>>>
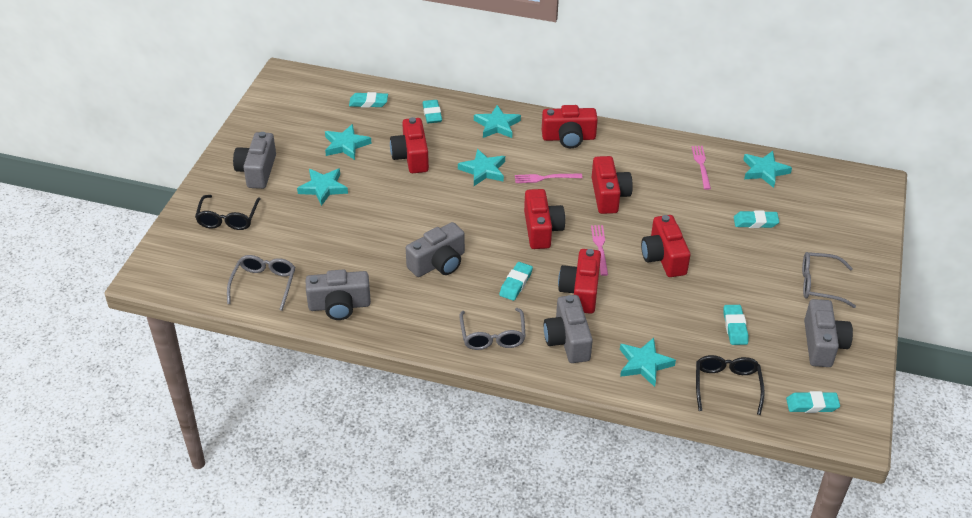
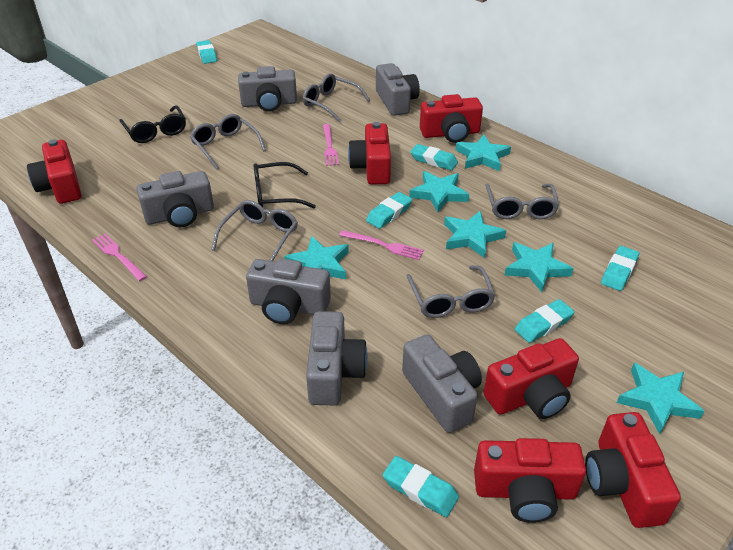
grey camera: 5 -> 6
grey glasses: 3 -> 5

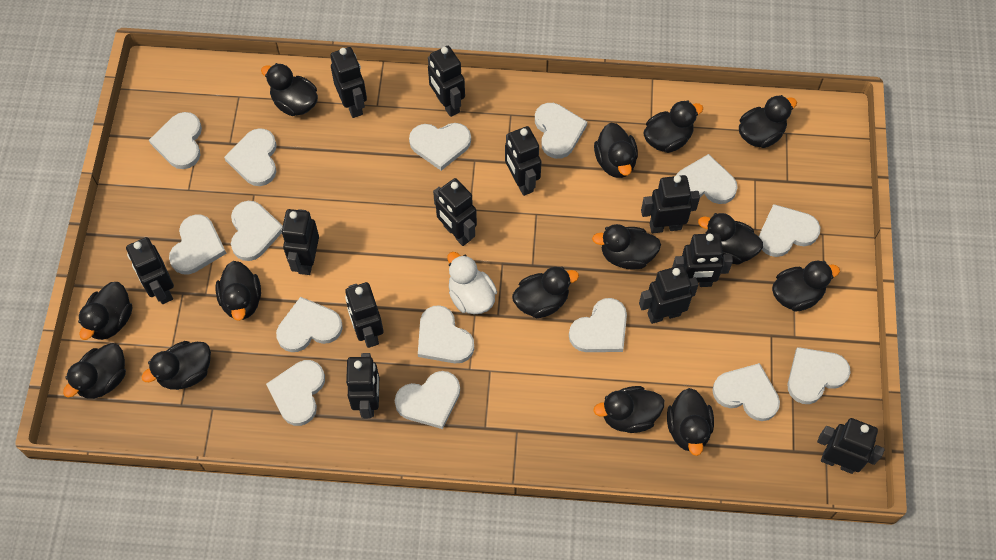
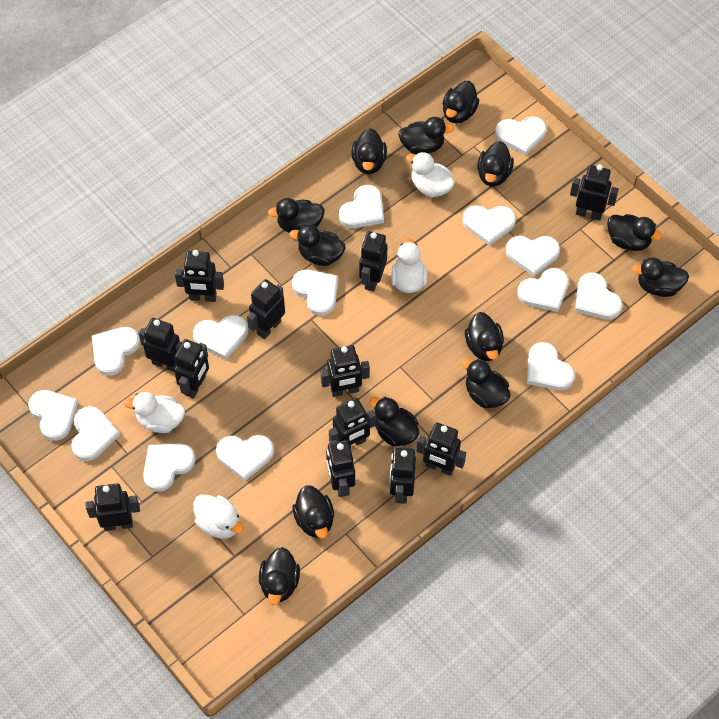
black duck: 14 -> 13
white duck: 1 -> 4
white heart: 15 -> 14

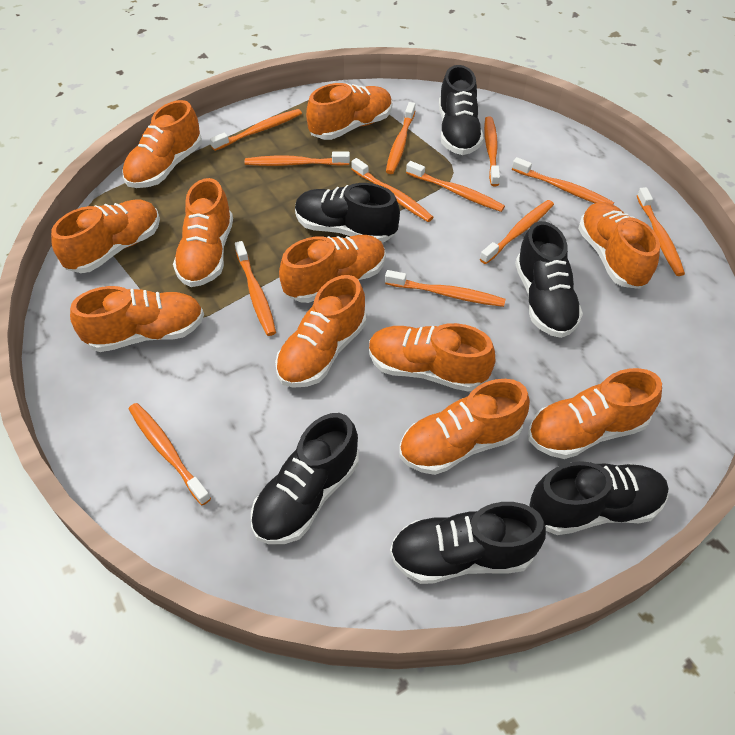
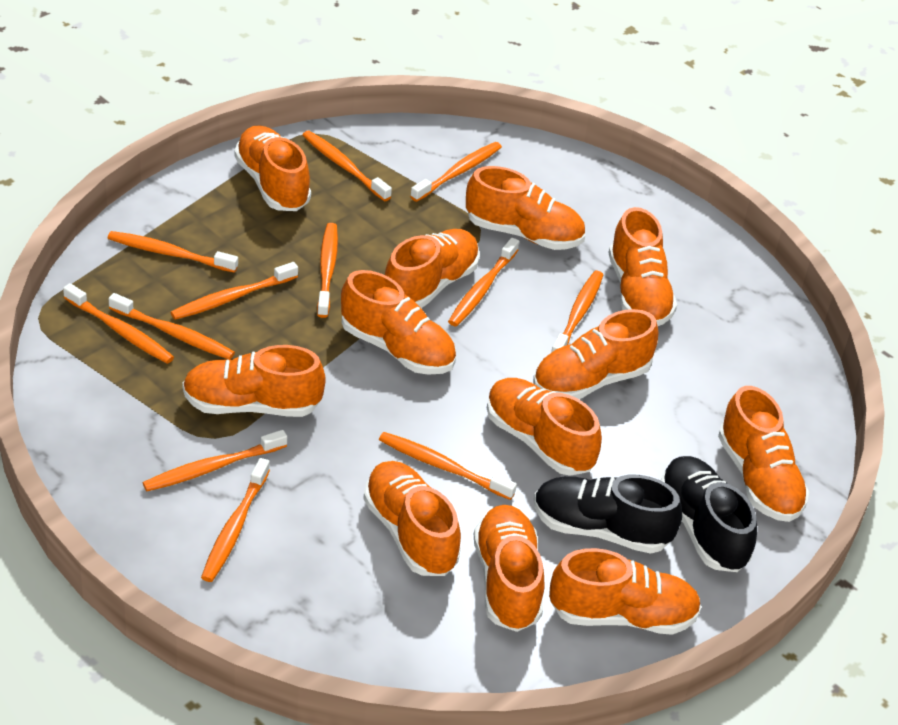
black shoe: 6 -> 2
orange shoe: 11 -> 12

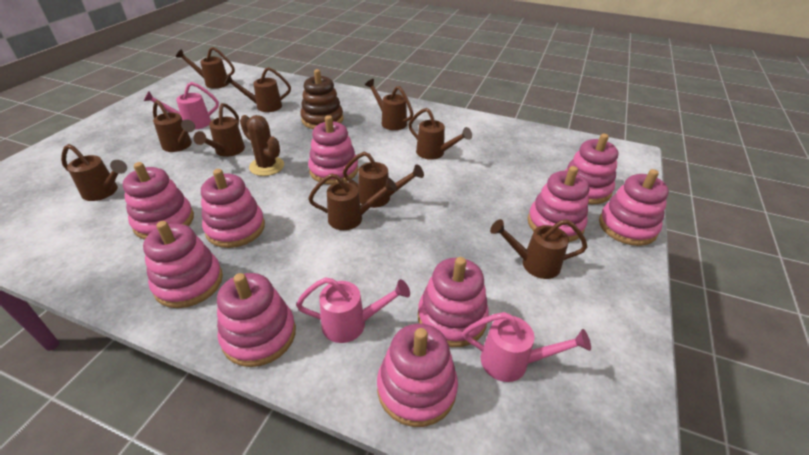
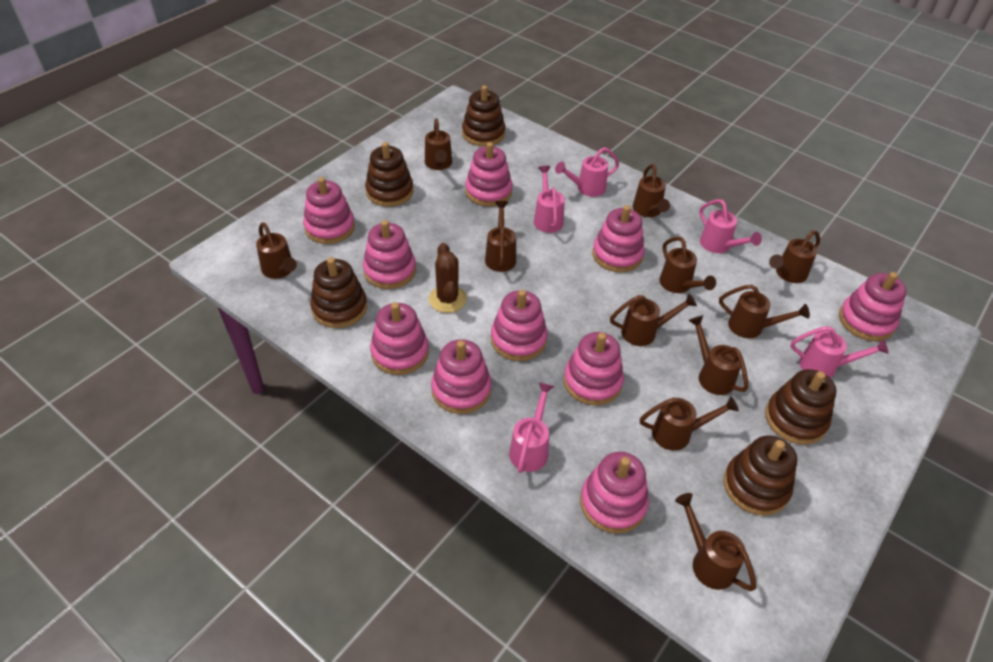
brown stacking toy: 1 -> 5
brown watering can: 10 -> 11
pink watering can: 3 -> 5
<<<
Exercise details: From the line with "grey glasses: 3 -> 5" through the end of the listing, write out every line exactly, leaving out the pictures.

Task response:
grey glasses: 3 -> 5

black duck: 14 -> 13
white duck: 1 -> 4
white heart: 15 -> 14

black shoe: 6 -> 2
orange shoe: 11 -> 12

brown stacking toy: 1 -> 5
brown watering can: 10 -> 11
pink watering can: 3 -> 5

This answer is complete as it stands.